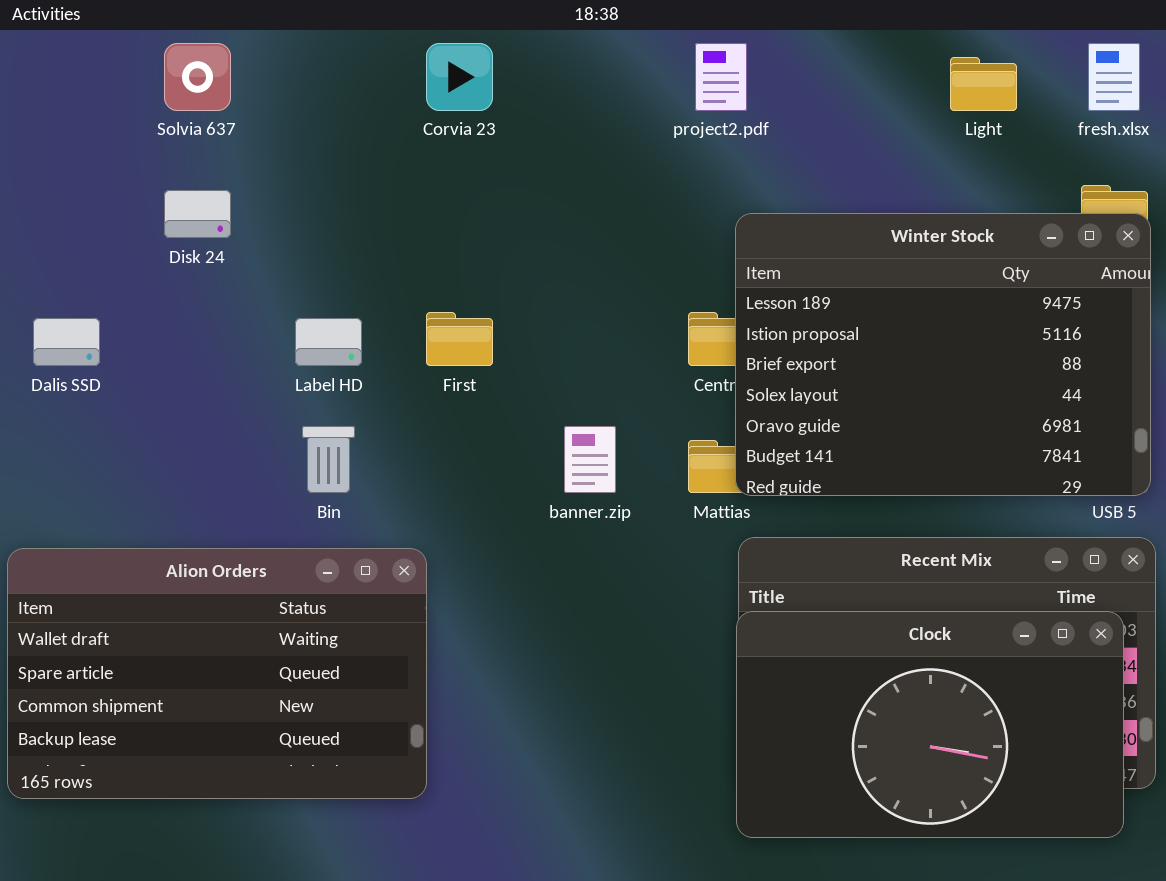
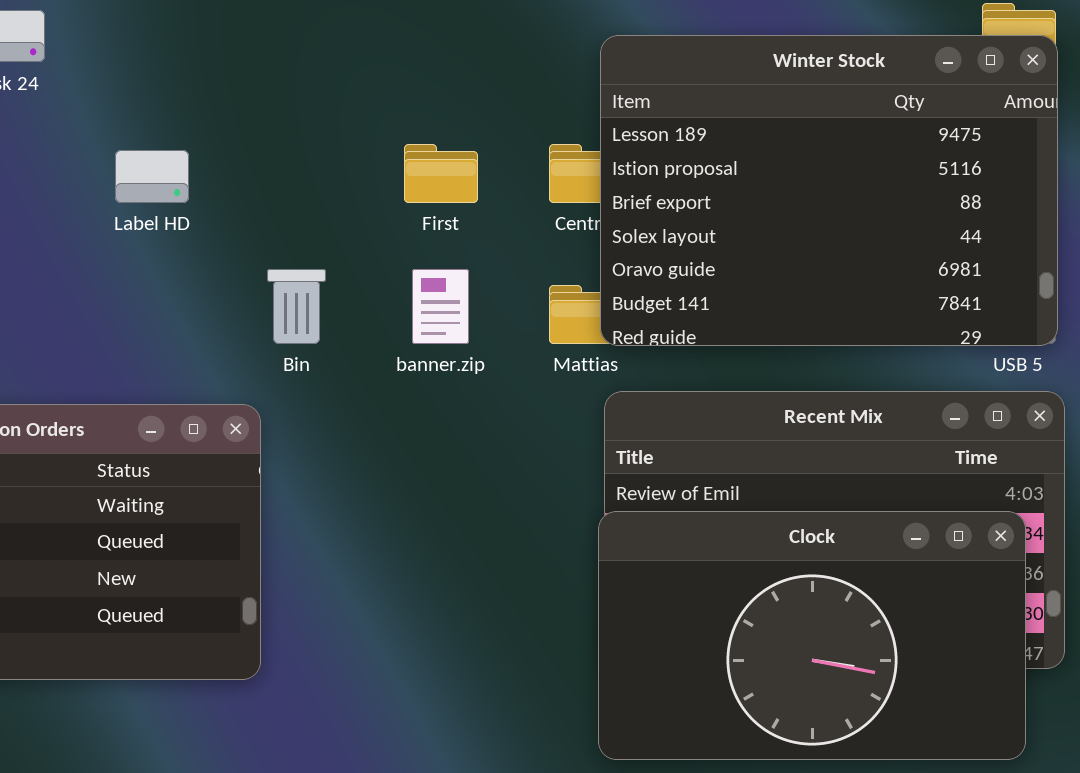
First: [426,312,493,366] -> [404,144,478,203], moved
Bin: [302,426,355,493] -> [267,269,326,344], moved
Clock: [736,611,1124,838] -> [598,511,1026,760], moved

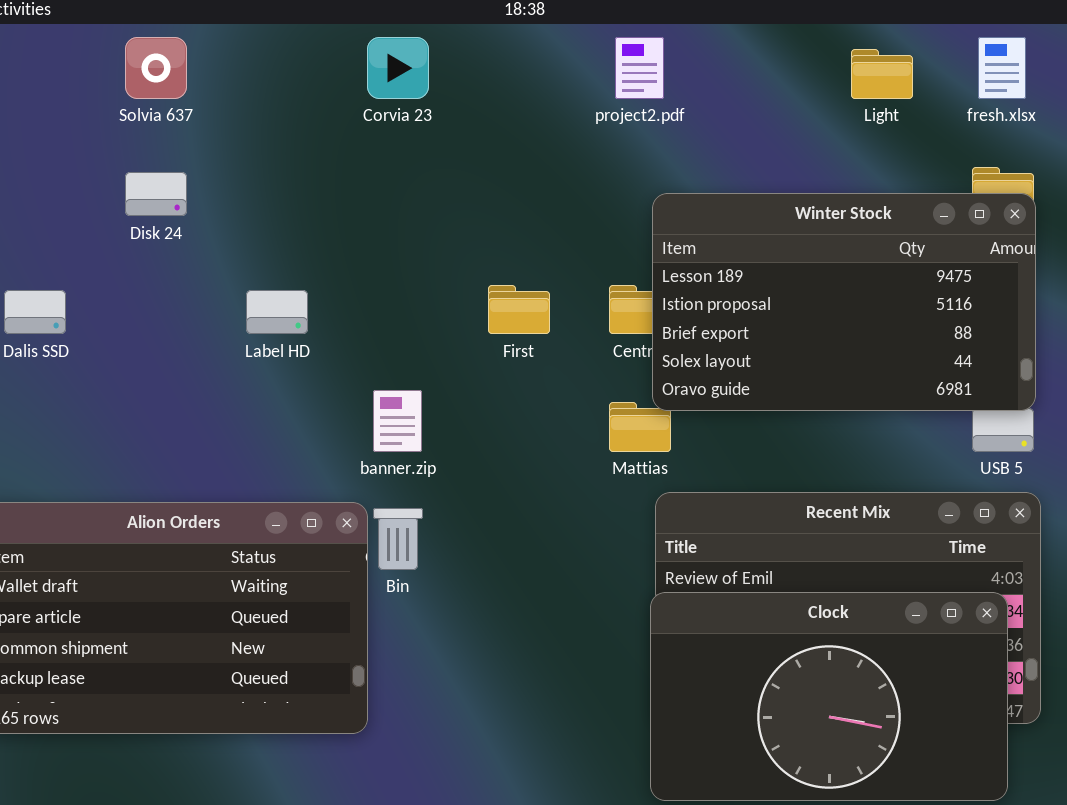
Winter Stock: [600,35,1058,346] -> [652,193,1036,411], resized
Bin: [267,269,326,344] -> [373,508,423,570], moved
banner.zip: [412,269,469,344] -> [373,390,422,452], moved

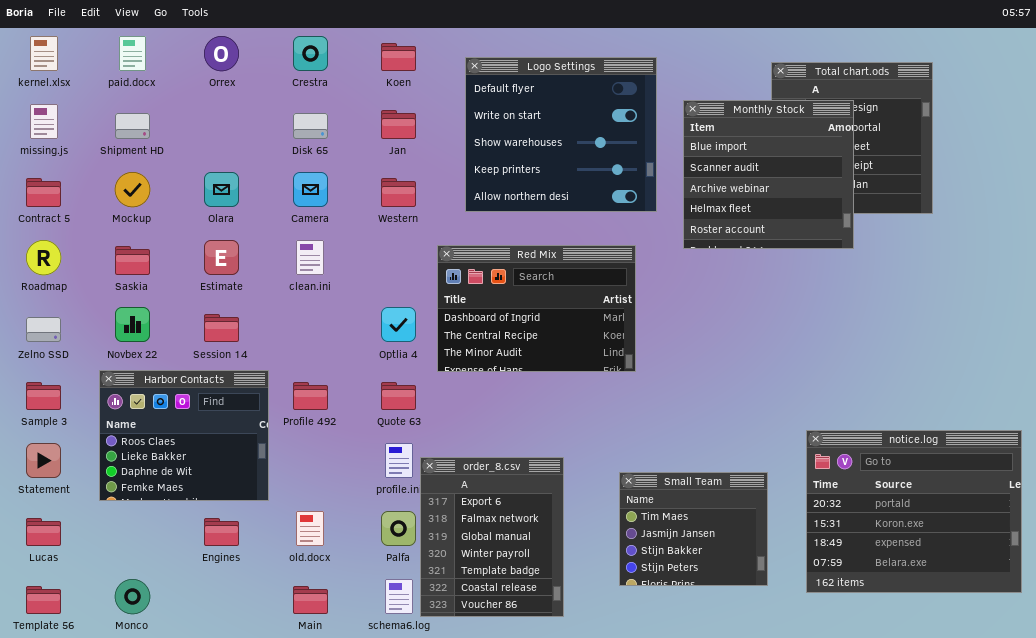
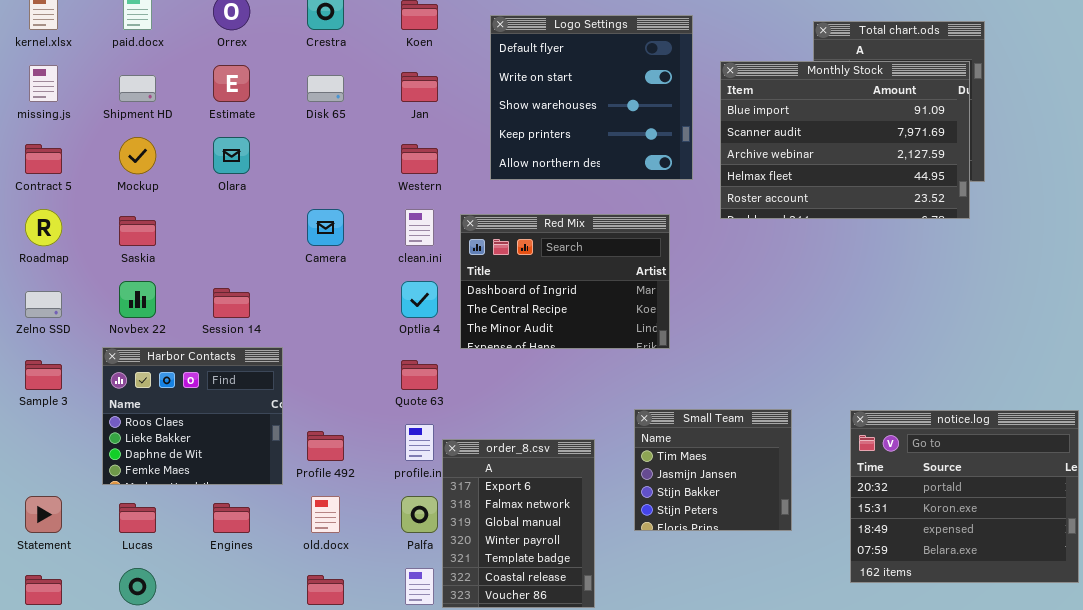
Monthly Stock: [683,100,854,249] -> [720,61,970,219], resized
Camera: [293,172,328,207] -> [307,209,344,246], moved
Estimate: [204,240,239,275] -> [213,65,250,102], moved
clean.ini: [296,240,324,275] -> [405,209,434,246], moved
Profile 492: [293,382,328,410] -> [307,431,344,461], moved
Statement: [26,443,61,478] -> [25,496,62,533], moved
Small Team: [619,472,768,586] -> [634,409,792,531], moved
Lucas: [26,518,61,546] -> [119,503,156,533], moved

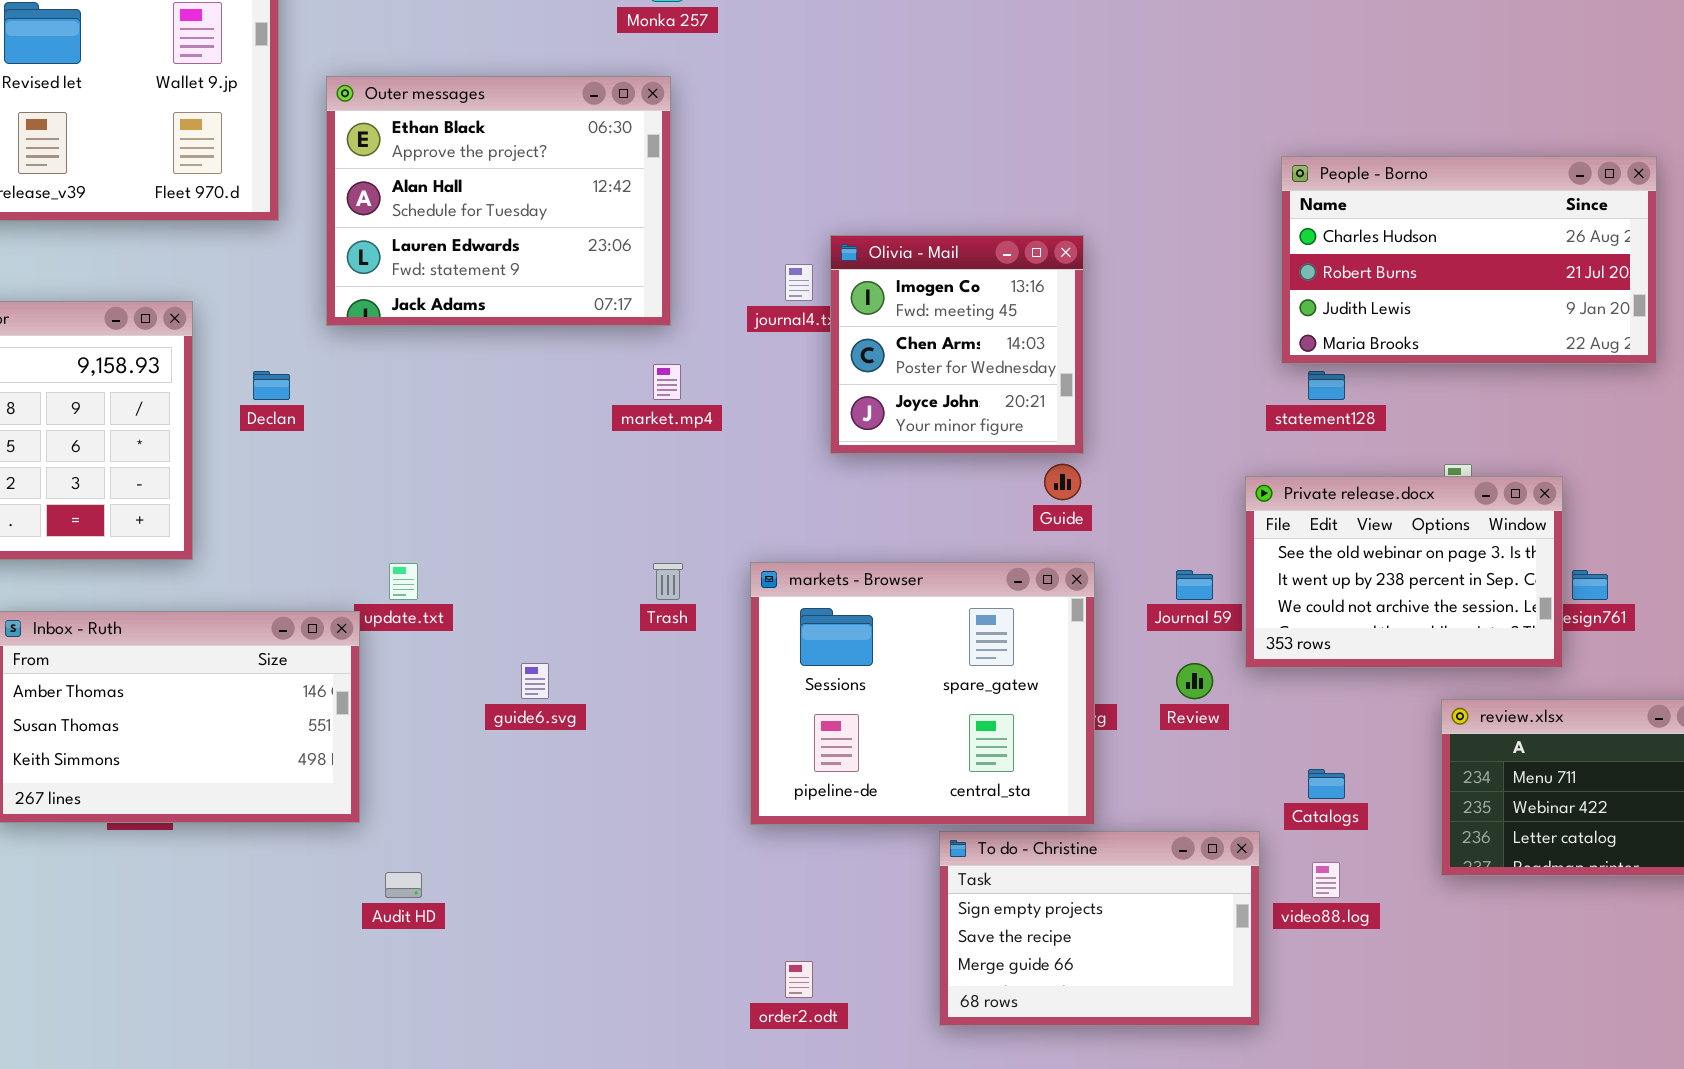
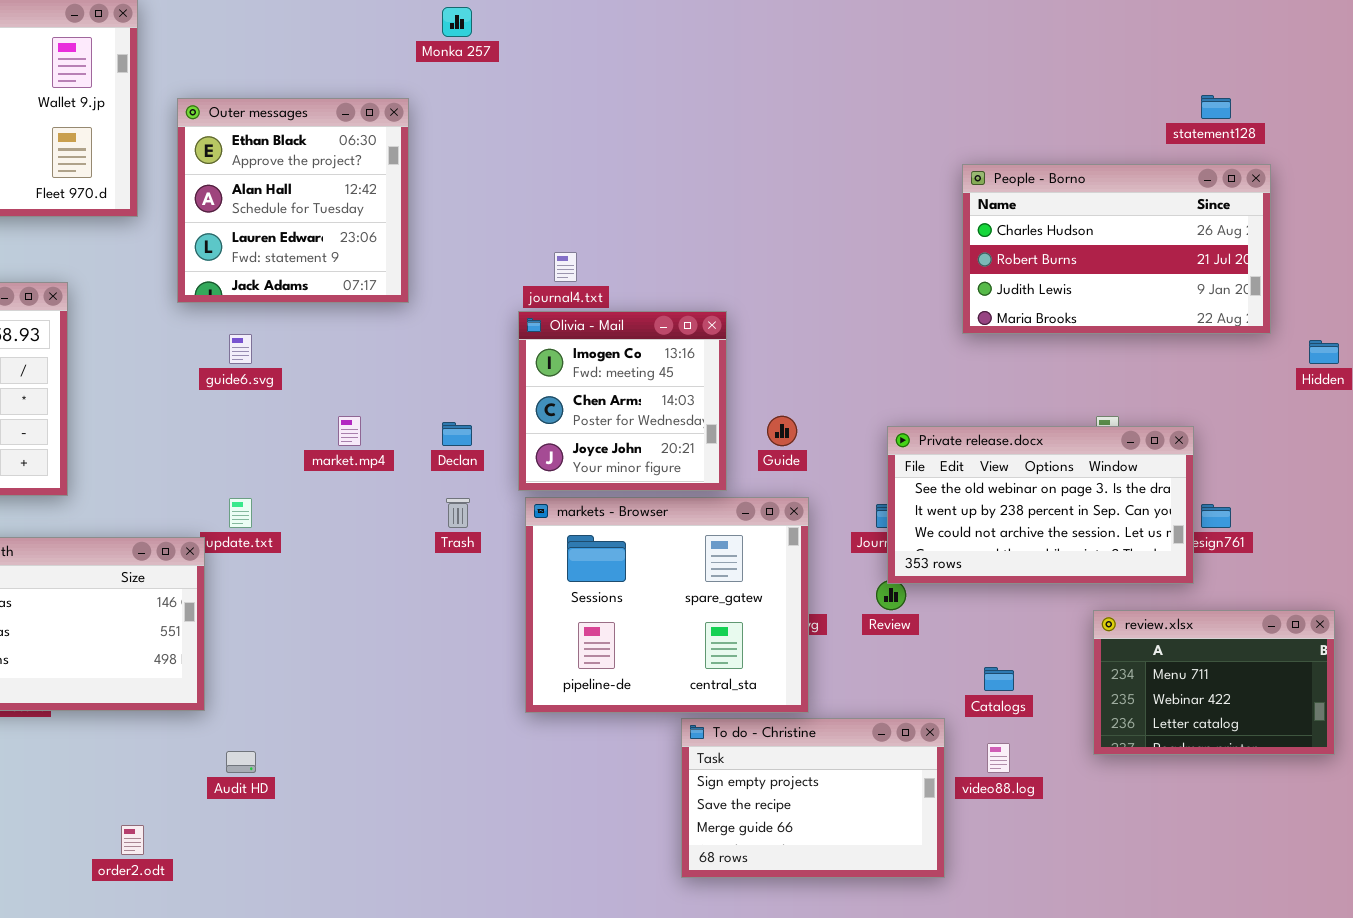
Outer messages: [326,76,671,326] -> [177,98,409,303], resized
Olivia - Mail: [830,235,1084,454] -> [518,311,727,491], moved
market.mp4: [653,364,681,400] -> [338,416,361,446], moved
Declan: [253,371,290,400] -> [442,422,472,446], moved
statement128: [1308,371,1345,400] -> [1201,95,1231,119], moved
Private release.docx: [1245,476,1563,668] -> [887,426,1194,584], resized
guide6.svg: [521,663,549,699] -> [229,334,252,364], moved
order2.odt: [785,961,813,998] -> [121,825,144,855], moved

# # # #

YOUR GOAL
Please give the material above again in full, with no pictures in your version.

EXERCISE RESULT
First: [426,312,493,366] -> [404,144,478,203], moved
Bin: [302,426,355,493] -> [267,269,326,344], moved
Clock: [736,611,1124,838] -> [598,511,1026,760], moved

Winter Stock: [600,35,1058,346] -> [652,193,1036,411], resized
Bin: [267,269,326,344] -> [373,508,423,570], moved
banner.zip: [412,269,469,344] -> [373,390,422,452], moved

Monthly Stock: [683,100,854,249] -> [720,61,970,219], resized
Camera: [293,172,328,207] -> [307,209,344,246], moved
Estimate: [204,240,239,275] -> [213,65,250,102], moved
clean.ini: [296,240,324,275] -> [405,209,434,246], moved
Profile 492: [293,382,328,410] -> [307,431,344,461], moved
Statement: [26,443,61,478] -> [25,496,62,533], moved
Small Team: [619,472,768,586] -> [634,409,792,531], moved
Lucas: [26,518,61,546] -> [119,503,156,533], moved

Outer messages: [326,76,671,326] -> [177,98,409,303], resized
Olivia - Mail: [830,235,1084,454] -> [518,311,727,491], moved
market.mp4: [653,364,681,400] -> [338,416,361,446], moved
Declan: [253,371,290,400] -> [442,422,472,446], moved
statement128: [1308,371,1345,400] -> [1201,95,1231,119], moved
Private release.docx: [1245,476,1563,668] -> [887,426,1194,584], resized
guide6.svg: [521,663,549,699] -> [229,334,252,364], moved
order2.odt: [785,961,813,998] -> [121,825,144,855], moved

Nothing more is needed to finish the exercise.